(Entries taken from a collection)
<<<<
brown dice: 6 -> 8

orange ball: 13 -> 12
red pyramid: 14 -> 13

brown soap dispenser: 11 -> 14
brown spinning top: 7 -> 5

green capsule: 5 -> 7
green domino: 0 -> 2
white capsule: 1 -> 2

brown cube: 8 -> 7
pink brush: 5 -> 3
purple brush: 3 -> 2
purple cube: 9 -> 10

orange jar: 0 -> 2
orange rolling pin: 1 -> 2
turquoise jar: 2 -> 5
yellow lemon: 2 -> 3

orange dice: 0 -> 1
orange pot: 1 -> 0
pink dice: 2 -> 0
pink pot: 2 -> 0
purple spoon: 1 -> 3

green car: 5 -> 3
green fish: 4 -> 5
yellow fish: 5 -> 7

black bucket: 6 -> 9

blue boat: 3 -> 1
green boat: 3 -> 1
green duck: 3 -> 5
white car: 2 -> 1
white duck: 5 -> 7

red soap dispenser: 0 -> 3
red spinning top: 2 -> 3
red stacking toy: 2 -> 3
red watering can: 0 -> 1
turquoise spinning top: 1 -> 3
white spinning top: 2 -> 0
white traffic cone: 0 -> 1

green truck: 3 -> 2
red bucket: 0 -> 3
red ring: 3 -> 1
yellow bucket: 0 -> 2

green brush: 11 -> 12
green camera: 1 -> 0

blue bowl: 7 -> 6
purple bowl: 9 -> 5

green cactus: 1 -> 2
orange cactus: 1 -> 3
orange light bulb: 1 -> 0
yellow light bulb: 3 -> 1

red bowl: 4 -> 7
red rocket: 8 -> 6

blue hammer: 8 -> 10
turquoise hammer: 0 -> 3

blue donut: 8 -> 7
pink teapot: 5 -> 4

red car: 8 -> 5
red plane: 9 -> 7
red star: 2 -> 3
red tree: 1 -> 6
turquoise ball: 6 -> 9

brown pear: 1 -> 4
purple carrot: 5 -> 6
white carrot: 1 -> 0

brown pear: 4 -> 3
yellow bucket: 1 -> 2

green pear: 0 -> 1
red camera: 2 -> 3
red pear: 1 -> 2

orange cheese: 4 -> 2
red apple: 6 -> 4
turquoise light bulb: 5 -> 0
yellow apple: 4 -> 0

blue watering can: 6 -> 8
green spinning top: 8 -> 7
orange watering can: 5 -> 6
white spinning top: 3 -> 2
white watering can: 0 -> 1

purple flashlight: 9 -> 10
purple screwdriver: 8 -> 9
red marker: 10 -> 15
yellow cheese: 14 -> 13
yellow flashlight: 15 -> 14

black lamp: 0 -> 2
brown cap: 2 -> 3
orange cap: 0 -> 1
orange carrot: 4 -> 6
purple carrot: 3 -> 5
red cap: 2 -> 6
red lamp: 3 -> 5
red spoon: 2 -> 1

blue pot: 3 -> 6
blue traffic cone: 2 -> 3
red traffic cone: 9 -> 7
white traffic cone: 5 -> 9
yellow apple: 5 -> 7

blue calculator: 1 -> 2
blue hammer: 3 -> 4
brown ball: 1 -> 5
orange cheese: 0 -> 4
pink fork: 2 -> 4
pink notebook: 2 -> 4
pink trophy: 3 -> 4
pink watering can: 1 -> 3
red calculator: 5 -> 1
>>>>
--- Exercise ---
Return every line from the entries above that contains the word "brush".

--- Solution for this problem ---
pink brush: 5 -> 3
purple brush: 3 -> 2
green brush: 11 -> 12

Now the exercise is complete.